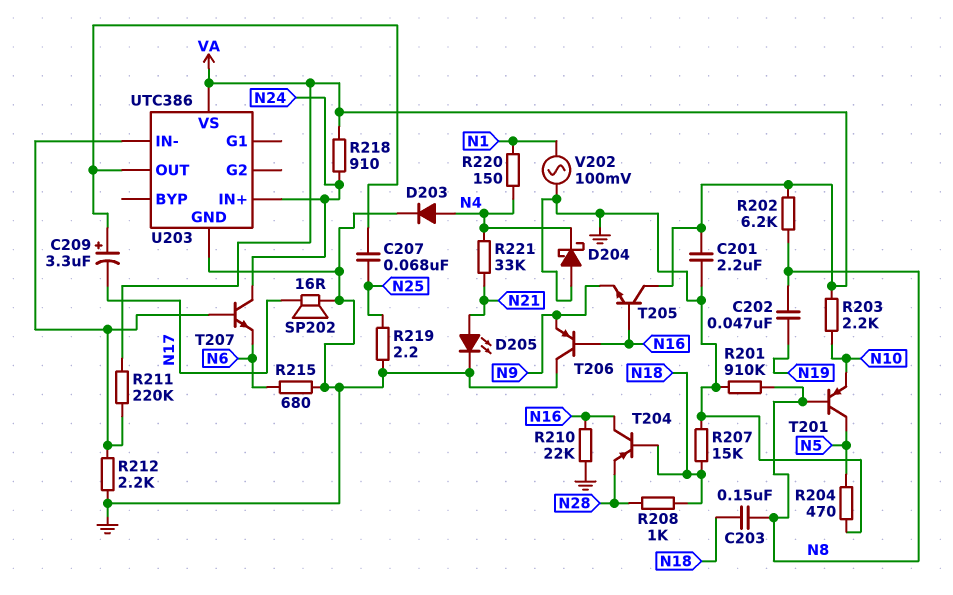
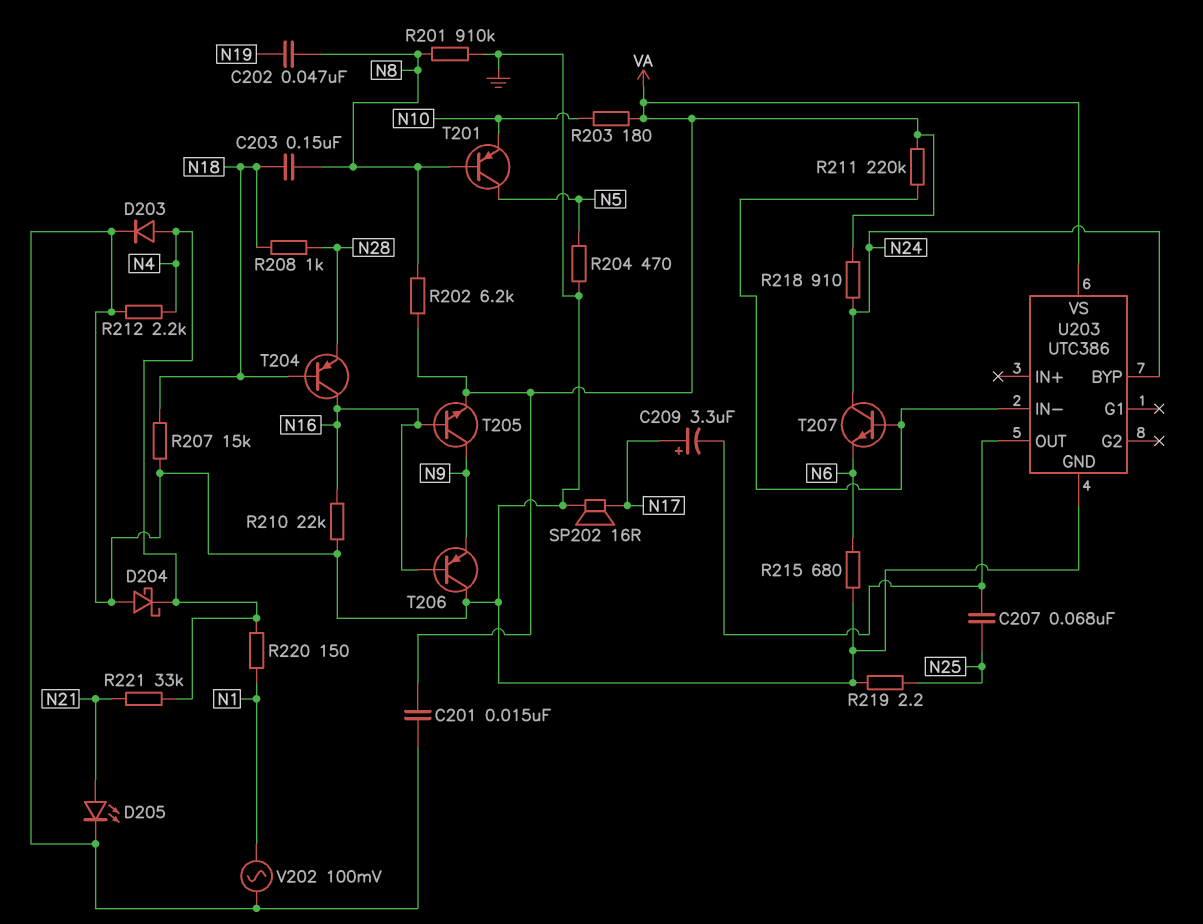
C201: 2.2uF (GND, VA) -> 15nF (GND, VA)
C209: 3.3uF (plus U203/OUT, minus N17) -> 3.3uF (plus N17, minus U203/OUT)
R203: 2.2k (N10, VA) -> 180 (N10, VA)
R212: 2.2k (GND, U203/IN-) -> 2.2k (GND, N4)
T205: NPN (B N16, C VA, E N9) -> NPN (B N16, C N9, E VA)
U203 pin BYP: none -> N24
U203 pin IN+: N24 -> none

**Exercise objective:**
Reproduce every line of the listing above in which the string "none" appears.

**Problem solution:**
U203 pin BYP: none -> N24
U203 pin IN+: N24 -> none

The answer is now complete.